• _Task to complete_: Below are some records. Retype exactly the lines from the one containing "blue carton [234,225,279,303]" through the one containing "purple duck [359,328,426,388]", both included, skipping every picture.

(Image sets with object changes)
::::

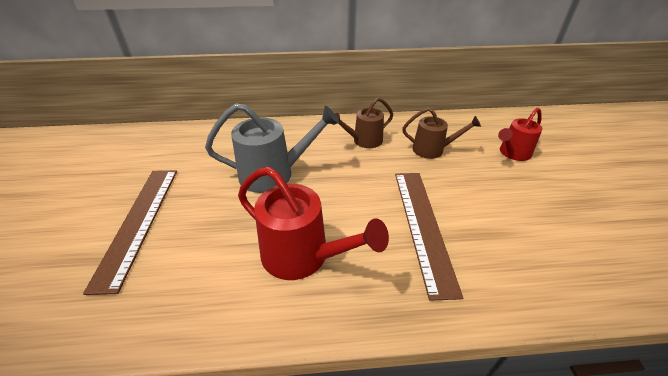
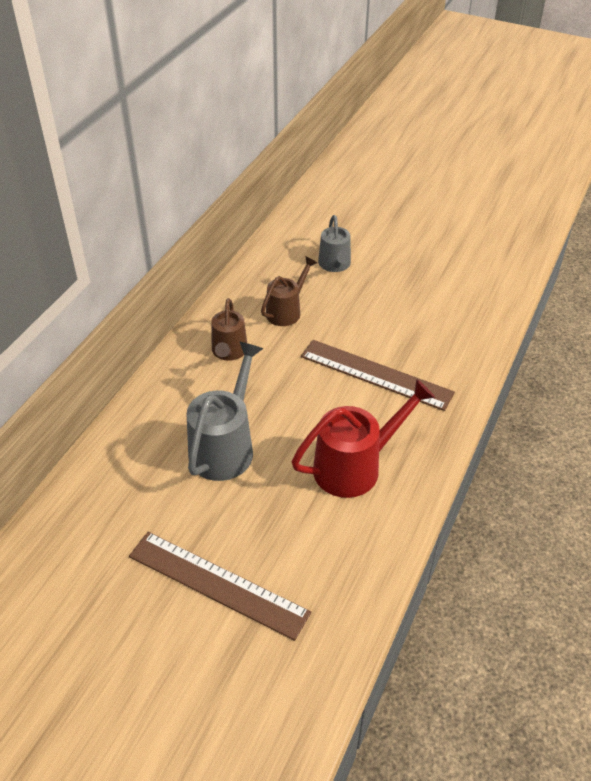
camera: 60 degrees left, 5 degrees up
red watering can [498,108,543,161] -> grey watering can [318,215,351,272]

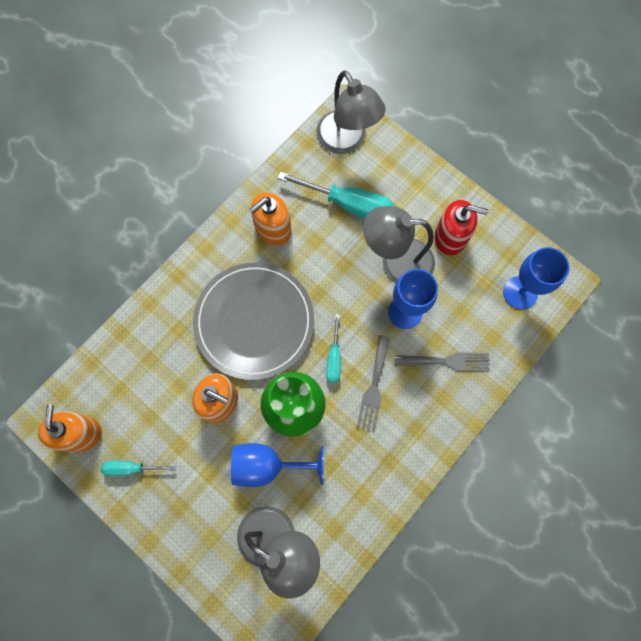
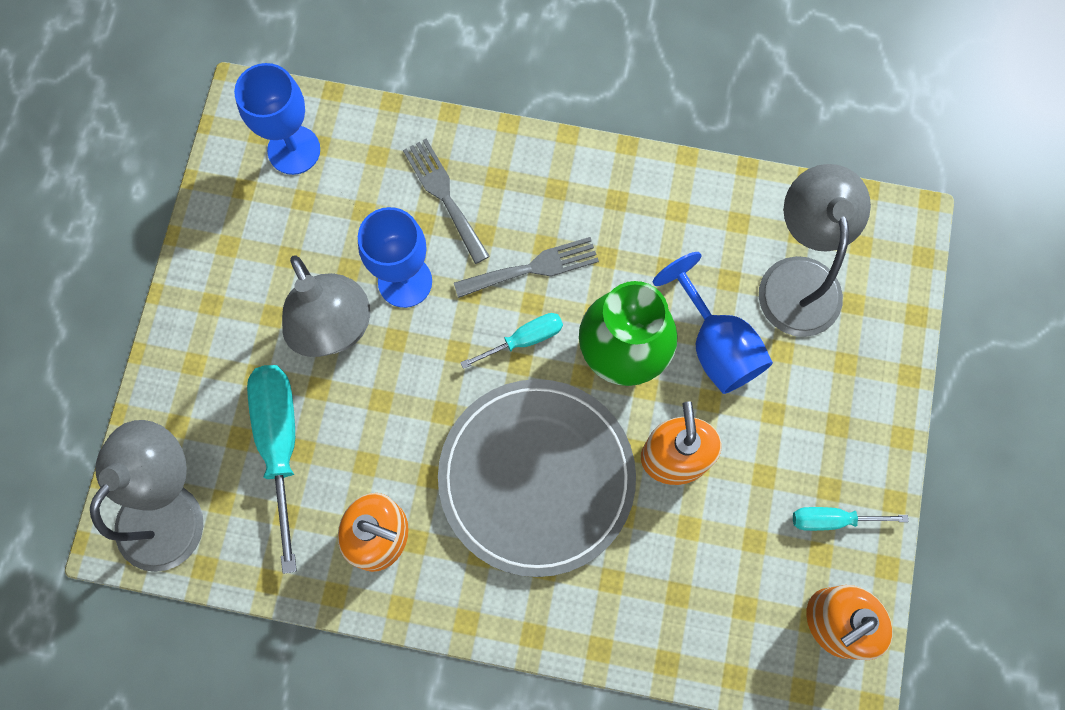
camera: 120 degrees left, 0 degrees up
turquoise screwdriver [101,461,176,476] -> turquoise screwdriver turned 120 degrees clockwise [793,507,908,531]
red soap dispenser [435,200,488,255] -> none

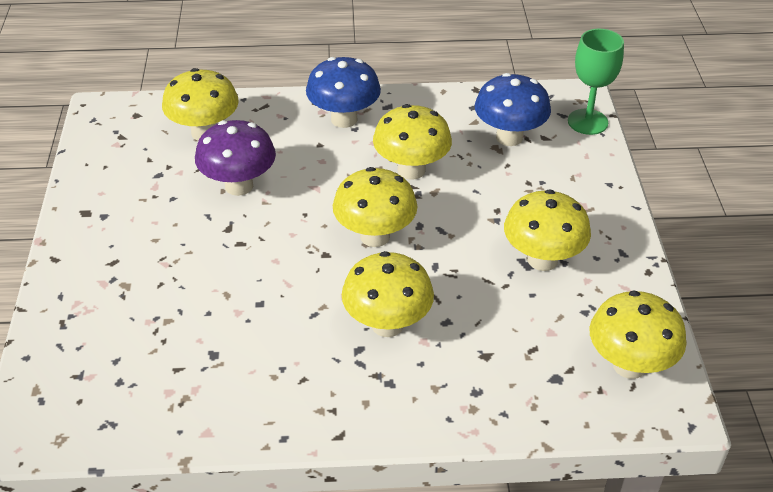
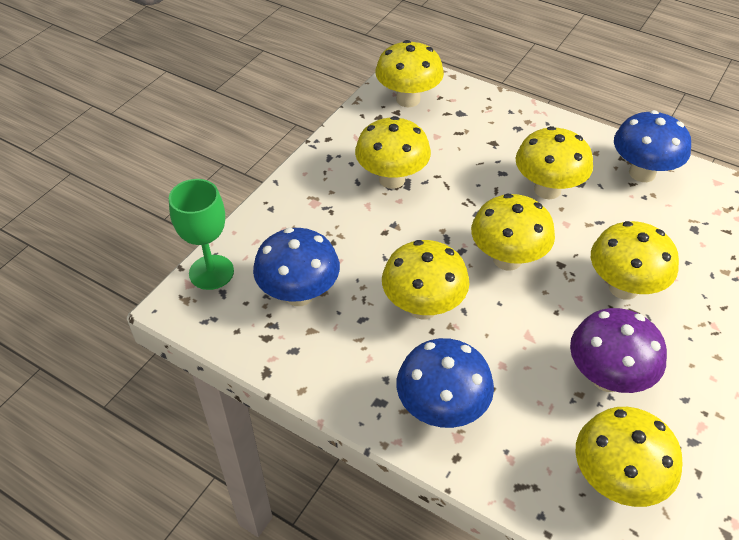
camera: 145 degrees left, 5 degrees up
none -> yellow mushroom [591,221,679,300]
none -> blue mushroom [614,110,691,182]

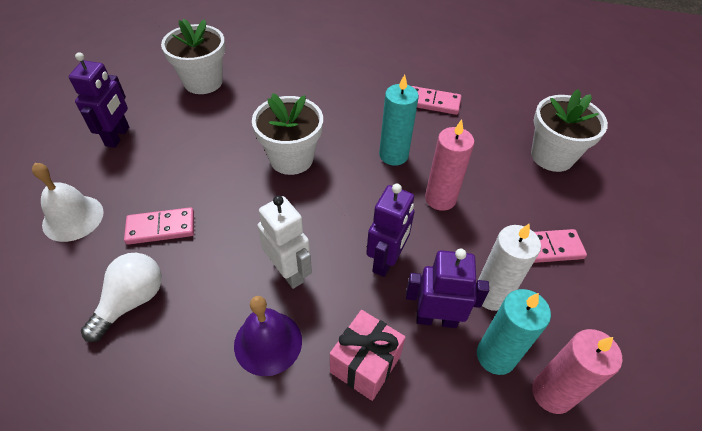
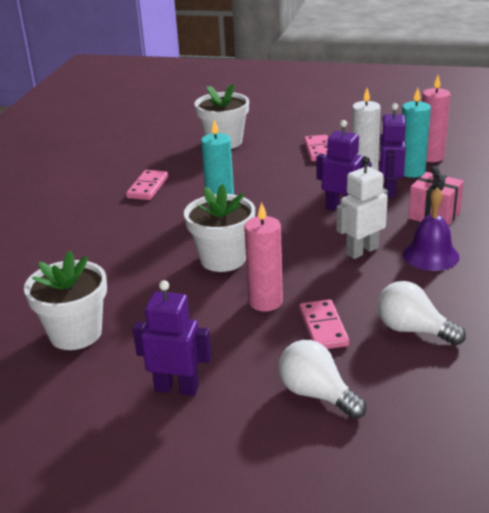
camera: 85 degrees left, 20 degrees down
white bell [32,163,104,242] -> white light bulb [278,340,366,419]
pink candle [425,120,475,211] -> pink candle moved to [244,202,283,311]

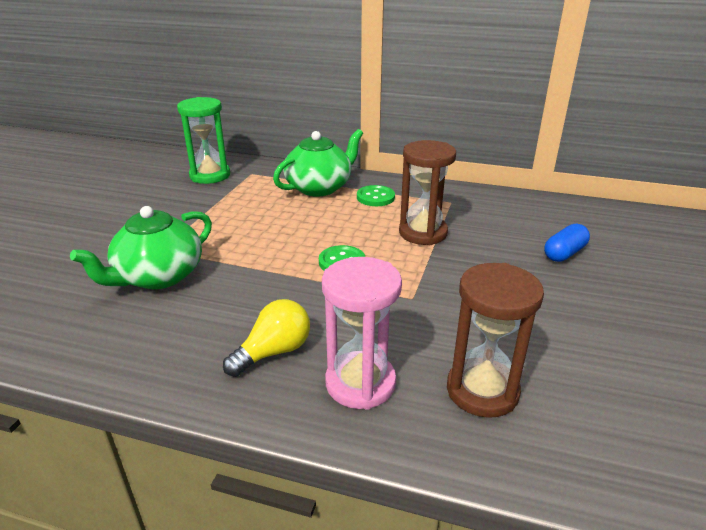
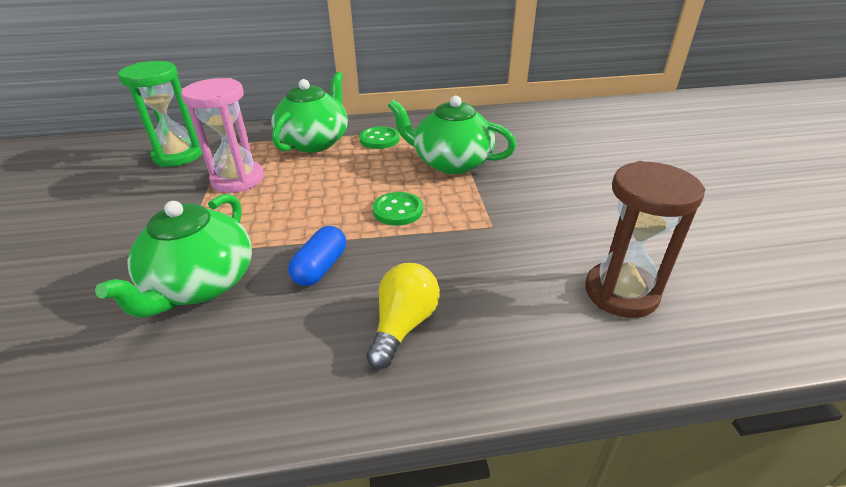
camera: 25 degrees left, 5 degrees up
pink hourglass [322,257,402,410] -> pink hourglass moved to [181,78,264,193]
brown hourglass [399,140,456,245] -> green teapot [388,95,516,174]
blue capsule [544,224,590,262] -> blue capsule moved to [288,226,346,286]

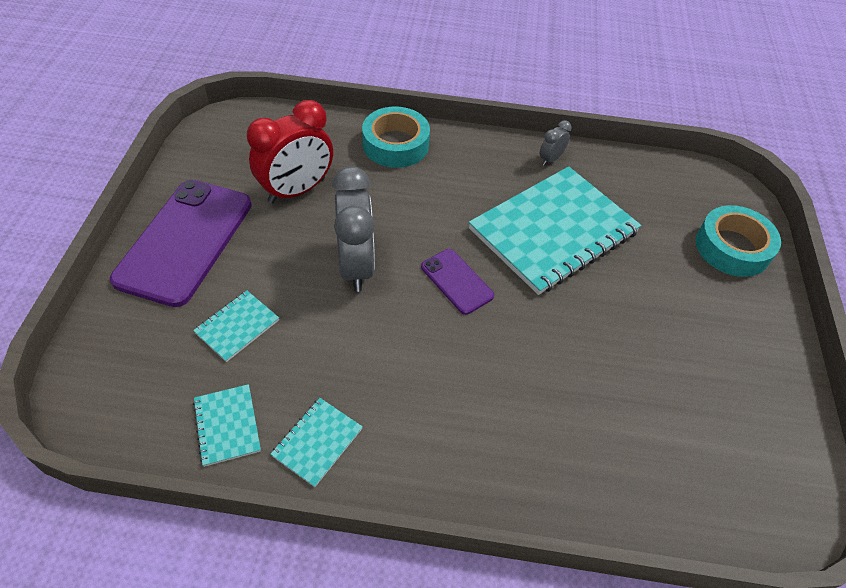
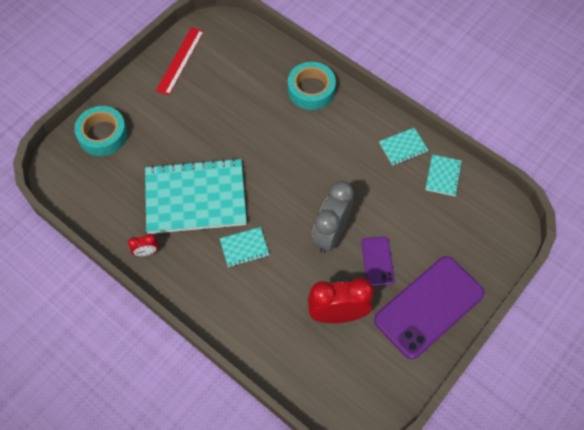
camera: 145 degrees left, 10 degrees up
turquoise notebook [193,291,279,362] -> turquoise notebook moved to [220,227,269,267]
turquoise tape [362,107,430,168] -> turquoise tape moved to [288,62,336,110]
purple phone [421,249,494,315] -> purple phone moved to [361,237,395,286]
grey clock [540,120,572,166] -> red clock [128,234,158,256]
none -> red ruler [156,27,204,96]

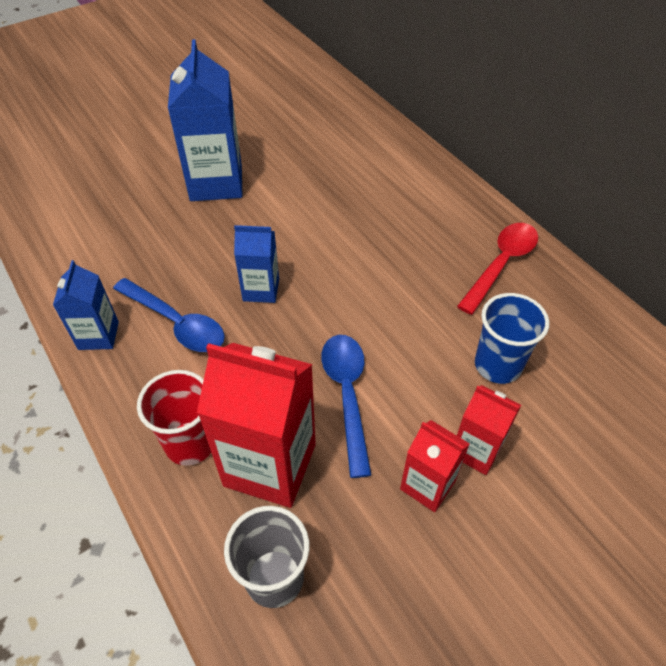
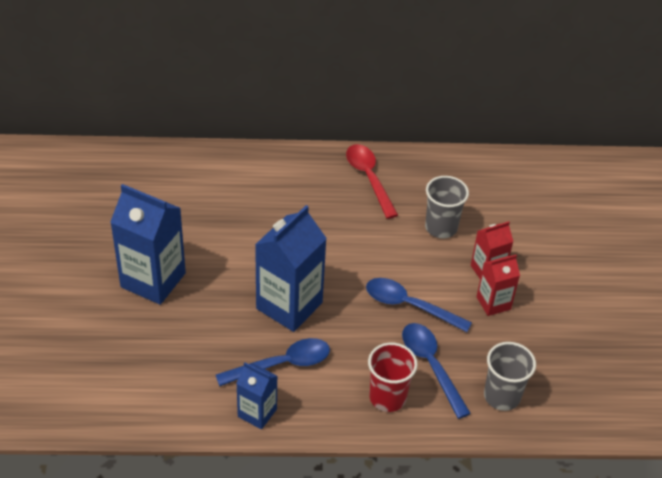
camera: 60 degrees left, 5 degrees down
red carton [197,343,316,508] -> blue spoon [402,323,471,419]
blue carton [234,225,279,303] -> blue carton [255,205,327,332], size x1.81
blue cup [475,293,549,384] -> grey cup [425,176,469,238]

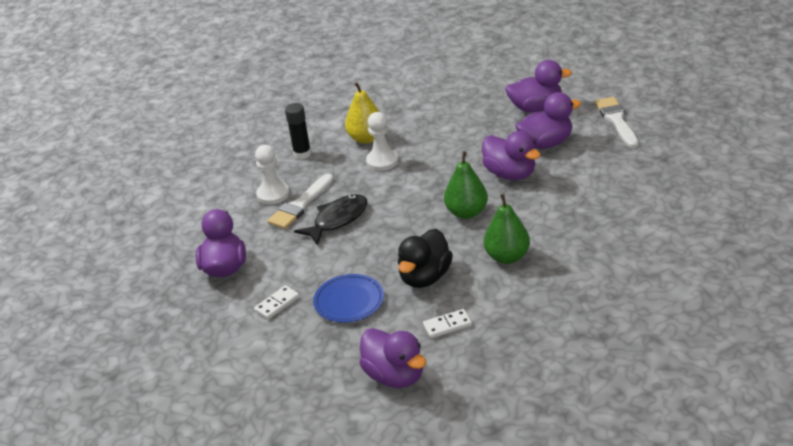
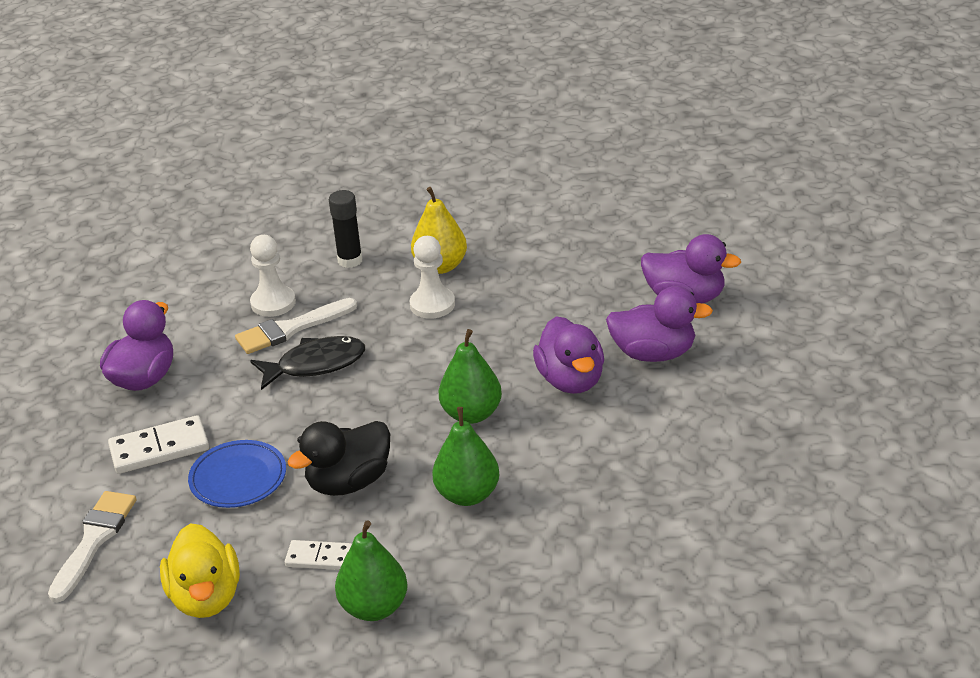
camera: 25 degrees right, 0 degrees up
white domino [254,285,299,320] -> white domino [108,415,209,474], size x1.60
purple duck [359,328,426,388] -> yellow duck [160,523,240,618]
white brush [595,97,639,148] -> white brush moved to [48,491,136,603]
none -> green pear [335,520,408,621]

::::

• _Reply to the task_:
blue carton [234,225,279,303] -> blue carton [255,205,327,332], size x1.81
blue cup [475,293,549,384] -> grey cup [425,176,469,238]

camera: 25 degrees right, 0 degrees up
white domino [254,285,299,320] -> white domino [108,415,209,474], size x1.60
purple duck [359,328,426,388] -> yellow duck [160,523,240,618]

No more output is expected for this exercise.